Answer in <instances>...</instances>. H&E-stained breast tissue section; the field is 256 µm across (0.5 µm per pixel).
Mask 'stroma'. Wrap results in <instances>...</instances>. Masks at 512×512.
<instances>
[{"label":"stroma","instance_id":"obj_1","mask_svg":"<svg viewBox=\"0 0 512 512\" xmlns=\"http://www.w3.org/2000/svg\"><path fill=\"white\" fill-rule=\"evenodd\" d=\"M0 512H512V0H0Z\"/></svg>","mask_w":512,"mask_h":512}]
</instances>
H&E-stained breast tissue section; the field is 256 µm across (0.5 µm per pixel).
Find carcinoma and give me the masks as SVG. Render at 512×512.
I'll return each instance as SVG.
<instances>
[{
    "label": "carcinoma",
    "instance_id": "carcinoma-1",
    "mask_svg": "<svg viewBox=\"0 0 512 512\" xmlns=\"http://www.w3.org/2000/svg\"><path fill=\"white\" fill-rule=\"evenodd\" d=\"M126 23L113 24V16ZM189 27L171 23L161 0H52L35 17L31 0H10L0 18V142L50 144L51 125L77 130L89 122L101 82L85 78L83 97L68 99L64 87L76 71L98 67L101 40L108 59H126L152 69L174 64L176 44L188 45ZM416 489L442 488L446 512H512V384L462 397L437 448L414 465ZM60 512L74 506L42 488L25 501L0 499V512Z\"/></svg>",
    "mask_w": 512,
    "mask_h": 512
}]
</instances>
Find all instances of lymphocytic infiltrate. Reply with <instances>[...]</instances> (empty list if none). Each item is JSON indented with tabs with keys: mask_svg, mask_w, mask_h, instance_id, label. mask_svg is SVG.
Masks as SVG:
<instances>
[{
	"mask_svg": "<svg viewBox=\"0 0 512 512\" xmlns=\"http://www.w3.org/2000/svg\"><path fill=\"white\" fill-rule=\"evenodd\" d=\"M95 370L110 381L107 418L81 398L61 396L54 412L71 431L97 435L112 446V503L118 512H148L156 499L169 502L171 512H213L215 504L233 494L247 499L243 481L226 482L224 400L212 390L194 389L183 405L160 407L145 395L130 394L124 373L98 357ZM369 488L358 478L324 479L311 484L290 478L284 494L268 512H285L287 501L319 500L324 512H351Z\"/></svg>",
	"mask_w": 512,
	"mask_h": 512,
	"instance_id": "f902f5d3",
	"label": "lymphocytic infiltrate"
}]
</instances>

=====

Write the listing out again, exactly as it reads.

Answer in <instances>...</instances>. H&E-stained breast tissue section; the field is 256 µm across (0.5 µm per pixel).
Mask 'stroma'. Wrap results in <instances>...</instances>. Masks at 512×512.
<instances>
[{"label":"stroma","instance_id":"obj_1","mask_svg":"<svg viewBox=\"0 0 512 512\" xmlns=\"http://www.w3.org/2000/svg\"><path fill=\"white\" fill-rule=\"evenodd\" d=\"M0 512H512V0H0Z\"/></svg>","mask_w":512,"mask_h":512}]
</instances>
H&E-stained breast tissue section; the field is 256 µm across (0.5 µm per pixel).
Find carcinoma and give me the masks as SVG. Render at 512×512.
I'll return each instance as SVG.
<instances>
[{
    "label": "carcinoma",
    "instance_id": "carcinoma-1",
    "mask_svg": "<svg viewBox=\"0 0 512 512\" xmlns=\"http://www.w3.org/2000/svg\"><path fill=\"white\" fill-rule=\"evenodd\" d=\"M126 23L113 24V16ZM189 27L171 23L161 0H52L35 17L31 0H10L0 18V142L50 144L51 125L77 130L89 122L101 82L85 78L83 97L68 99L64 87L76 71L98 67L101 40L108 59H126L152 69L174 64L176 44L188 45ZM416 489L442 488L446 512H512V384L462 397L437 448L414 465ZM60 512L74 506L42 488L25 501L0 499V512Z\"/></svg>",
    "mask_w": 512,
    "mask_h": 512
}]
</instances>
Find all instances of lymphocytic infiltrate. Reply with <instances>[...]</instances> (empty list if none). Each item is JSON indented with tabs with keys: mask_svg, mask_w, mask_h, instance_id, label. mask_svg is SVG.
Masks as SVG:
<instances>
[{
	"mask_svg": "<svg viewBox=\"0 0 512 512\" xmlns=\"http://www.w3.org/2000/svg\"><path fill=\"white\" fill-rule=\"evenodd\" d=\"M95 370L110 381L107 418L81 398L61 396L54 412L71 431L97 435L112 446V503L118 512H148L156 499L169 502L171 512H213L215 504L233 494L247 499L243 481L226 482L224 400L212 390L194 389L183 405L160 407L145 395L130 394L124 373L98 357ZM369 488L358 478L324 479L311 484L290 478L284 494L268 512H285L287 501L319 500L324 512H351Z\"/></svg>",
	"mask_w": 512,
	"mask_h": 512,
	"instance_id": "f902f5d3",
	"label": "lymphocytic infiltrate"
}]
</instances>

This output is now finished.